*WHAT NEEDS TO BE DONE*. Only the lines from the one containing "orange rolling pin: 5 -> 4" through the last line of the material should be copied, exactly as written and without pictures.

____________________

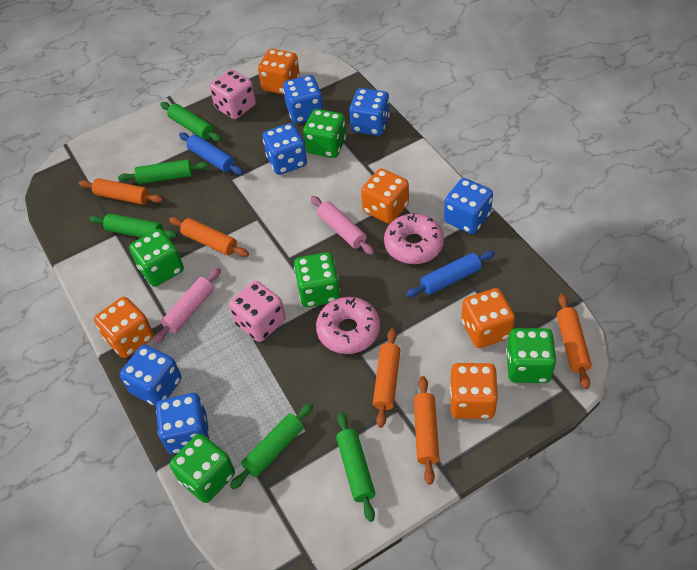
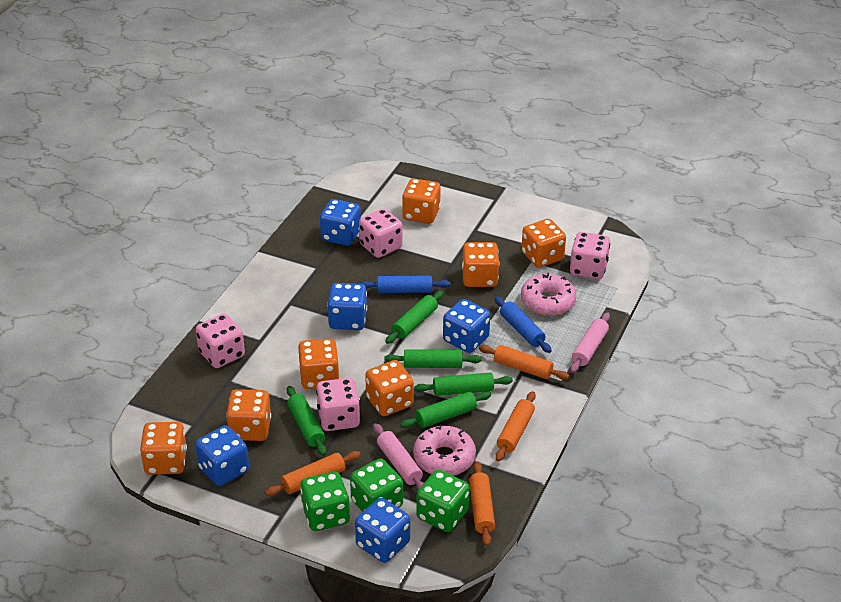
blue dice: 6 -> 5
green dice: 5 -> 3
orange dice: 5 -> 7
orange rolling pin: 5 -> 4
pink dice: 2 -> 4

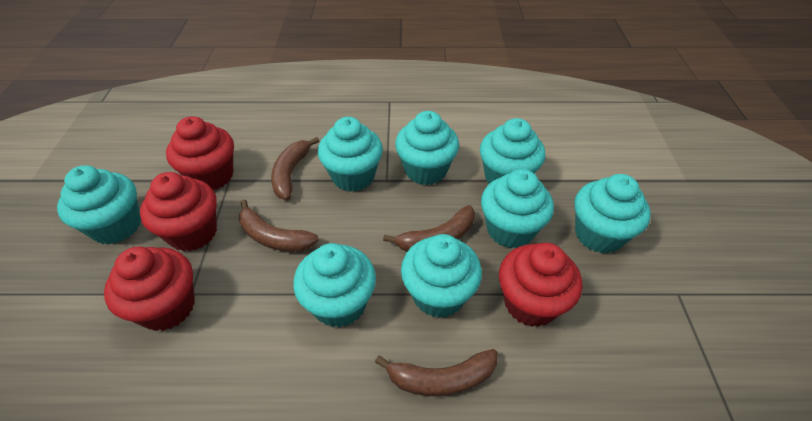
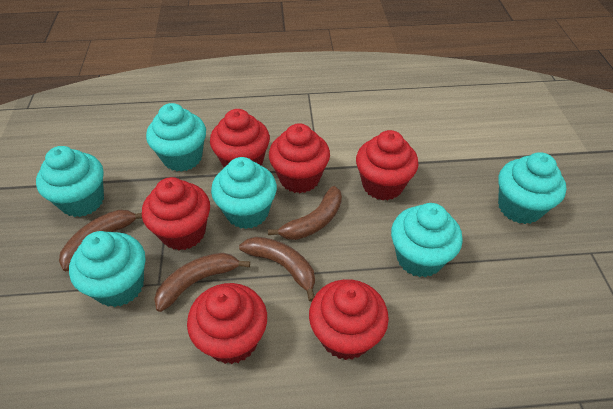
red cupcake: 4 -> 6
turquoise cupcake: 8 -> 6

____________________

*YOUR RESPONSE*.
orange rolling pin: 5 -> 4
pink dice: 2 -> 4

red cupcake: 4 -> 6
turquoise cupcake: 8 -> 6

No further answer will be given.